▸ The problem: The answer must consist solely of the line that contains "(137, 293) = (532, 146): pink" and all subsequent lines of the data, each reproduced exactly.

Saved data entries
....

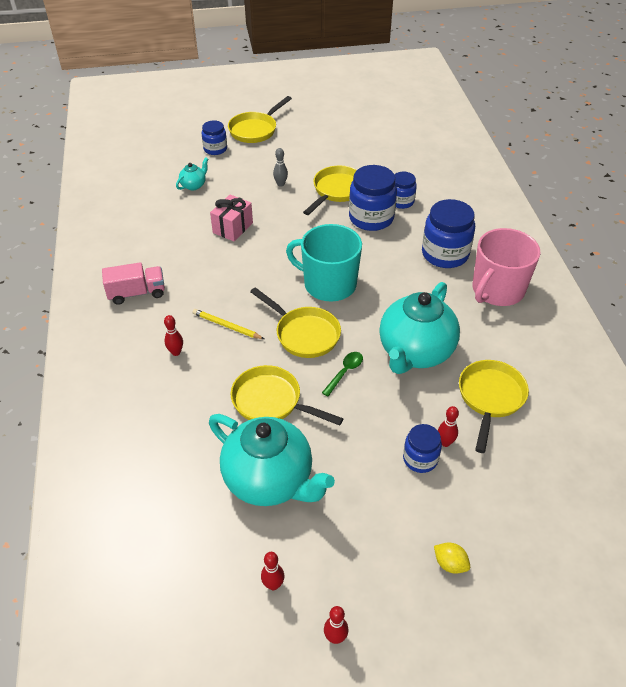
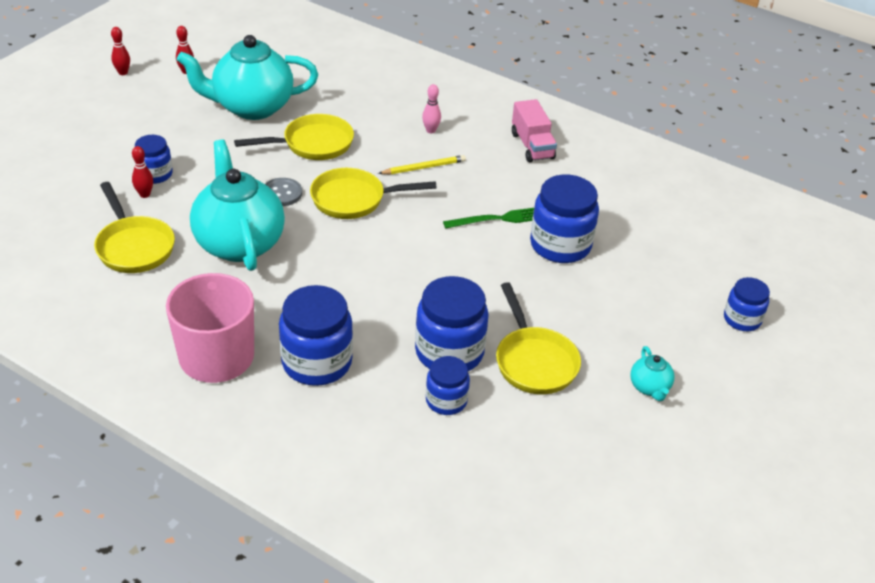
camera: 130 degrees right, 5 degrees down
(137, 293) = (532, 146): pink truck -> pink truck turned 45 degrees counterclockwise
(176, 352) = (431, 130): red bowling pin -> pink bowling pin
(194, 185) = (675, 261): turquoise teapot -> turquoise teapot (649, 387)
(233, 228) = (560, 245): pink gift -> blue jar
(239, 262) = (498, 219): none -> green fork
(255, 130) = (758, 381): yellow pan -> none
(280, 184) = (602, 326): grey bowling pin -> none
(328, 284) = (392, 252): turquoise mug -> none
(345, 372) = (282, 193): green spoon -> grey button
(450, 564) = (78, 134): yellow lemon -> none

....

▸ Output of the task:
(137, 293) = (532, 146): pink truck -> pink truck turned 45 degrees counterclockwise
(176, 352) = (431, 130): red bowling pin -> pink bowling pin
(194, 185) = (675, 261): turquoise teapot -> turquoise teapot (649, 387)
(233, 228) = (560, 245): pink gift -> blue jar
(239, 262) = (498, 219): none -> green fork
(255, 130) = (758, 381): yellow pan -> none
(280, 184) = (602, 326): grey bowling pin -> none
(328, 284) = (392, 252): turquoise mug -> none
(345, 372) = (282, 193): green spoon -> grey button
(450, 564) = (78, 134): yellow lemon -> none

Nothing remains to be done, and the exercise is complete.